Version comparison data
━━━
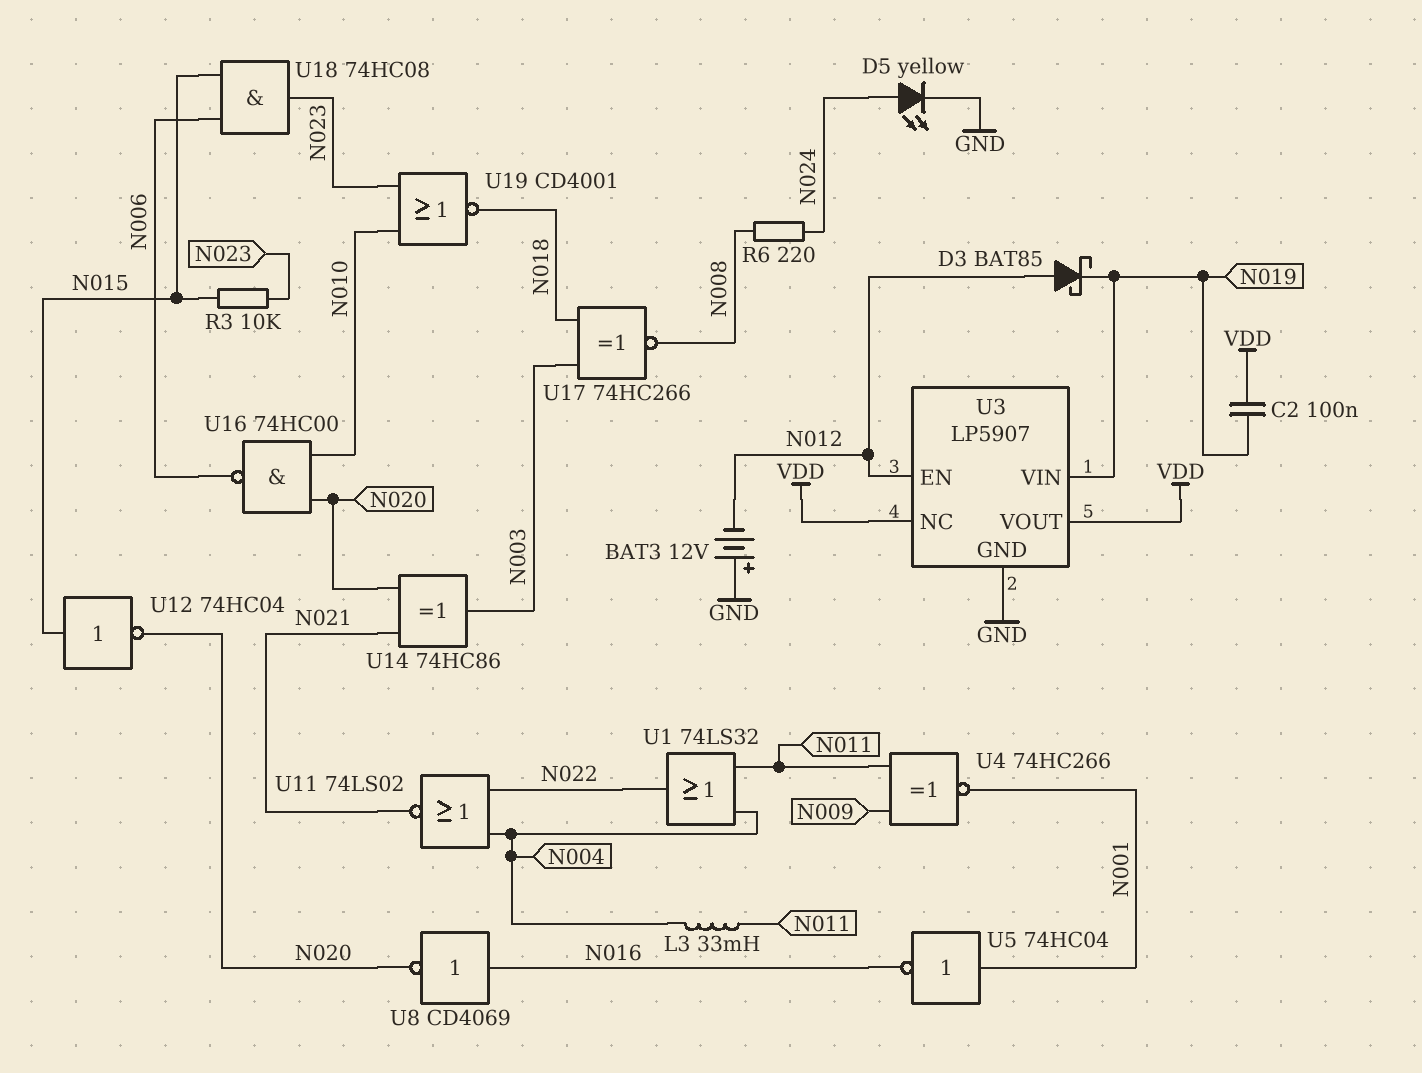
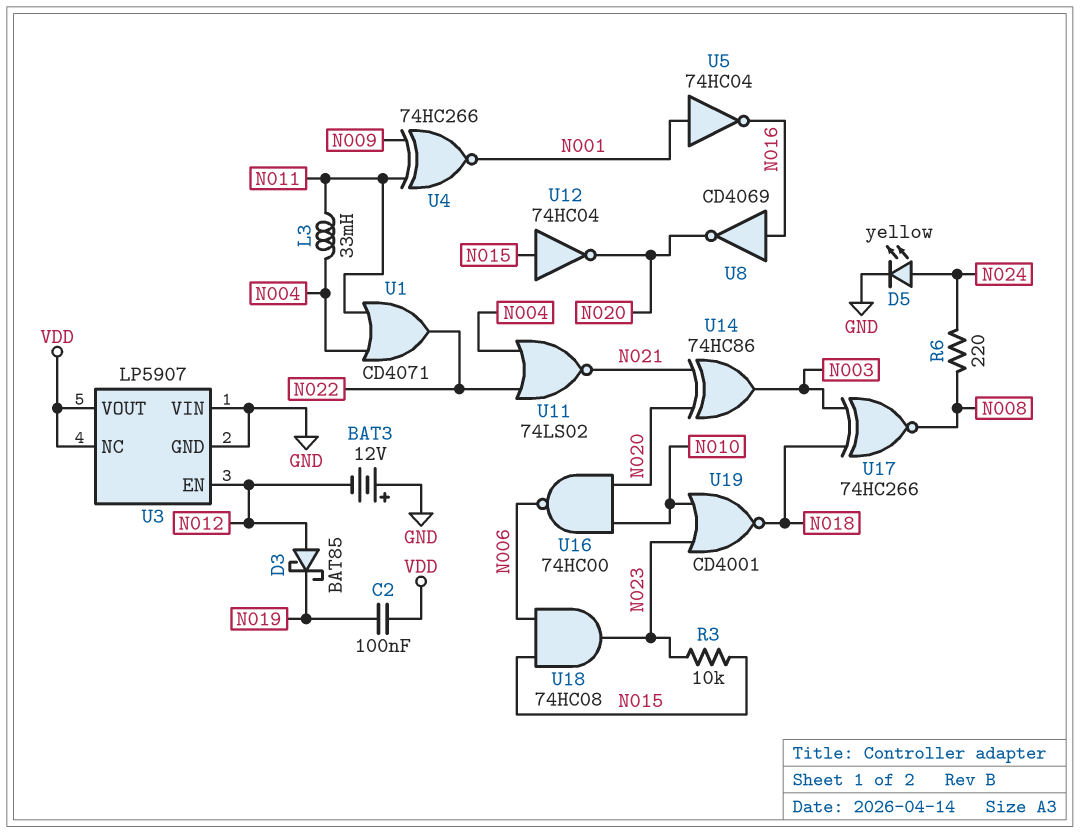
U1: OR 74LS32 (in N004, in N011, out N022) -> OR CD4071 (in N004, in N011, out N022)
U3 pin VIN: N019 -> GND

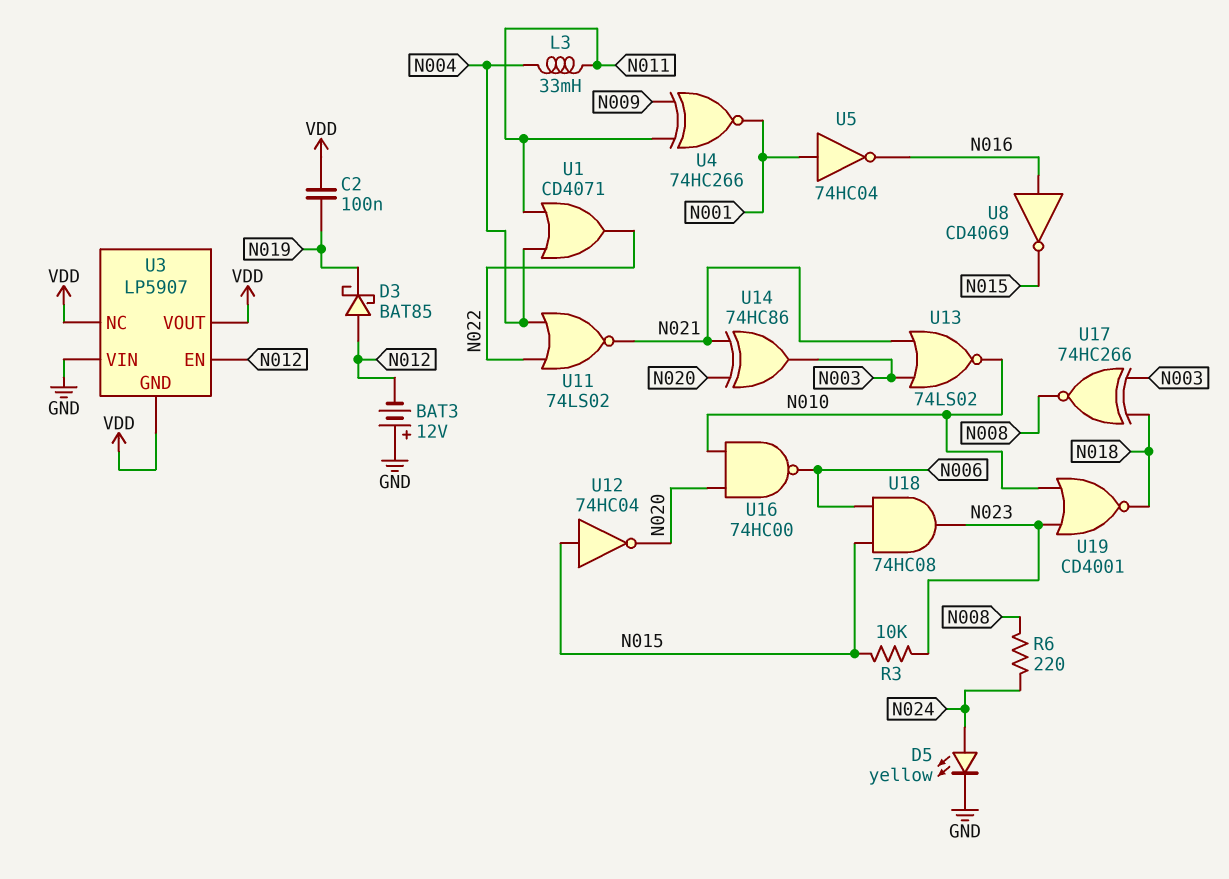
U3 pin GND: GND -> VDD
U8: NOT CD4069 (in N016, out N020) -> NOT CD4069 (in N016, out N015)
U13: none -> NOR 74LS02 (in N003, in N021, out N010)

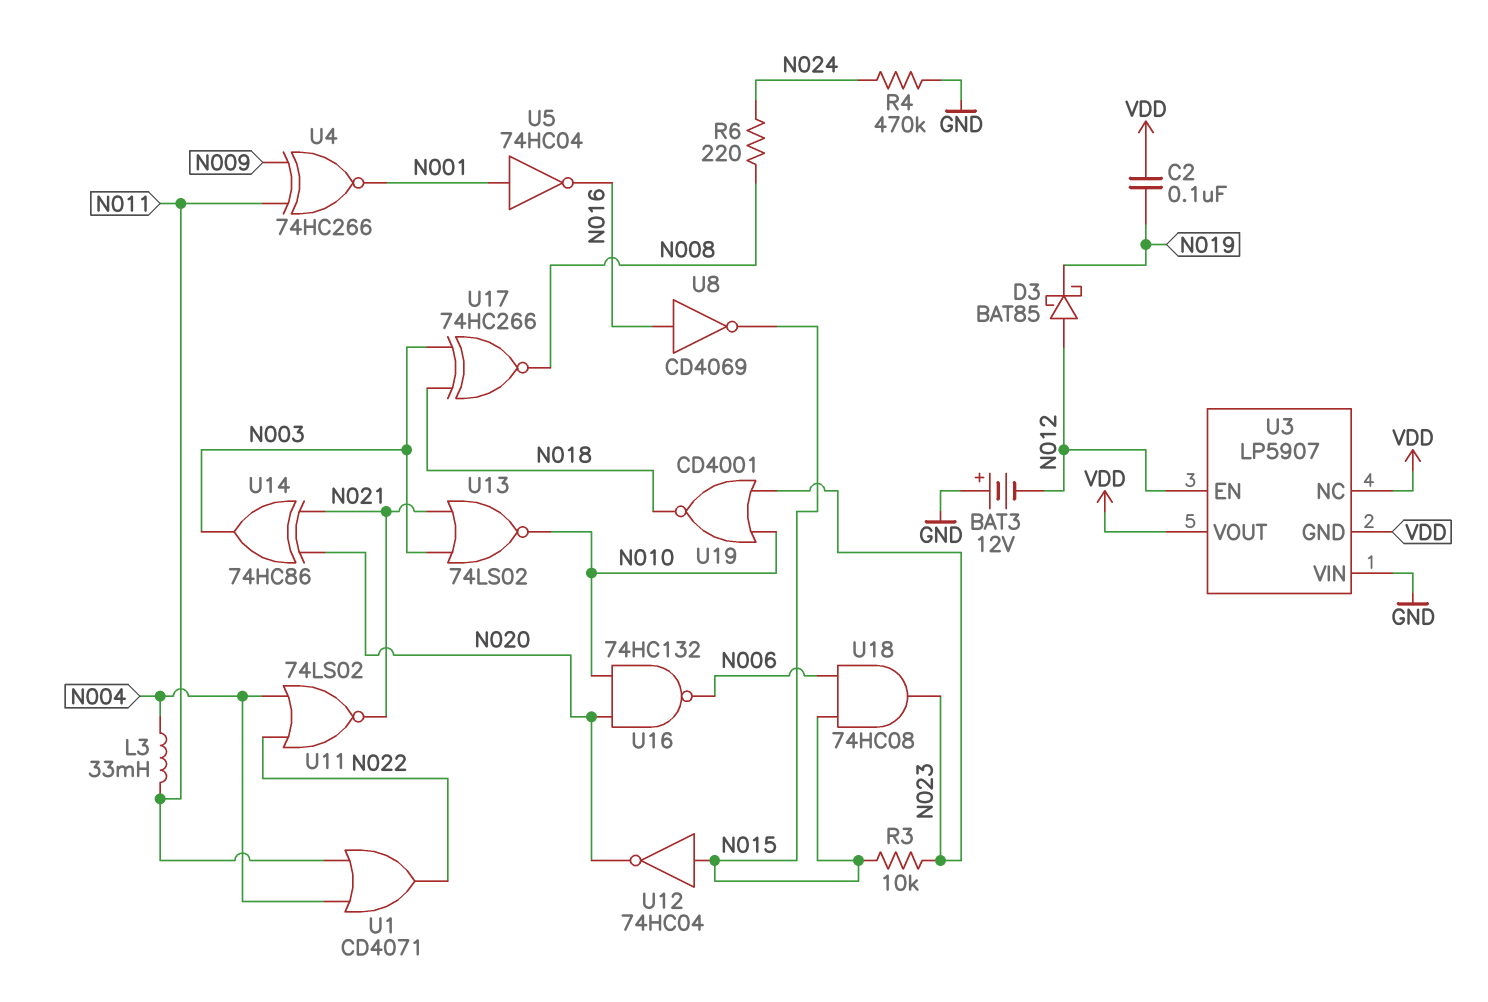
D5: LED yellow (A N024, K GND) -> none
R4: none -> 470k (GND, N024)
U16: NAND 74HC00 (in N010, in N020, out N006) -> NAND 74HC132 (in N010, in N020, out N006)

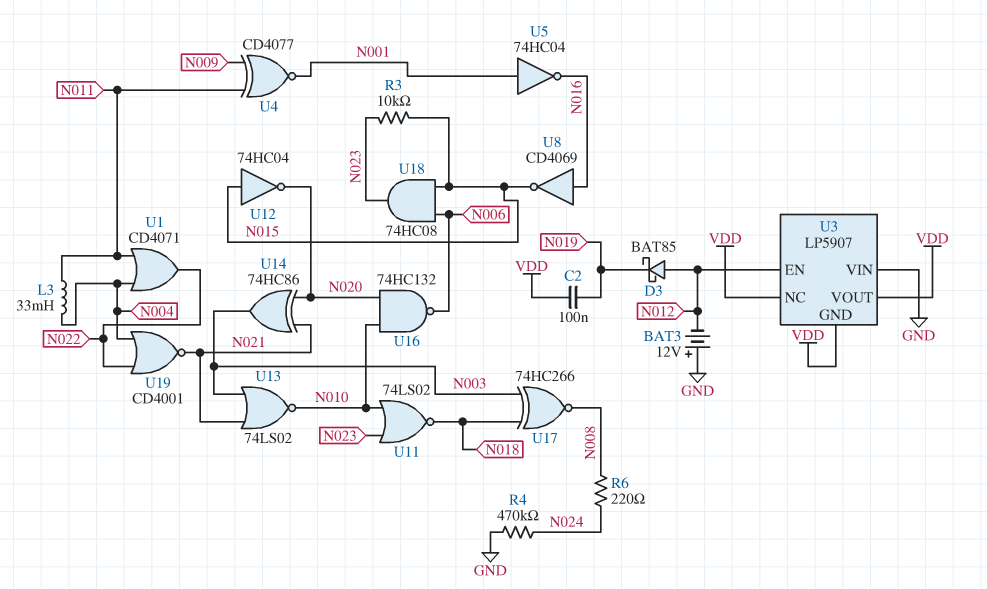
U4: XNOR 74HC266 (in N009, in N011, out N001) -> XNOR CD4077 (in N009, in N011, out N001)
U11: NOR 74LS02 (in N004, in N022, out N021) -> NOR 74LS02 (in N010, in N023, out N018)
U19: NOR CD4001 (in N010, in N023, out N018) -> NOR CD4001 (in N004, in N022, out N021)

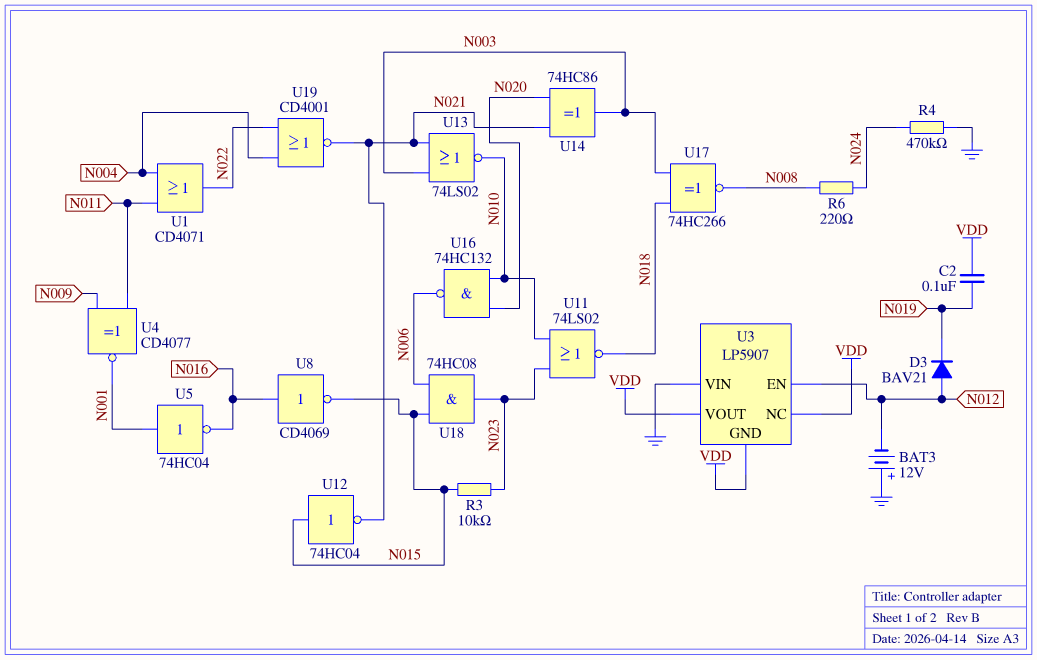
D3: schottky BAT85 (A N012, K N019) -> diode BAV21 (A N012, K N019)
L3: 33mH (N004, N011) -> none
U12: NOT 74HC04 (in N015, out N020) -> NOT 74HC04 (in N015, out N021)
━━━
=== WHAT YOU NEED TO DO ===
If a line in the records above holds the string "none", copy it out.

=== EXERCISE SOLUTION ===
U13: none -> NOR 74LS02 (in N003, in N021, out N010)
D5: LED yellow (A N024, K GND) -> none
R4: none -> 470k (GND, N024)
L3: 33mH (N004, N011) -> none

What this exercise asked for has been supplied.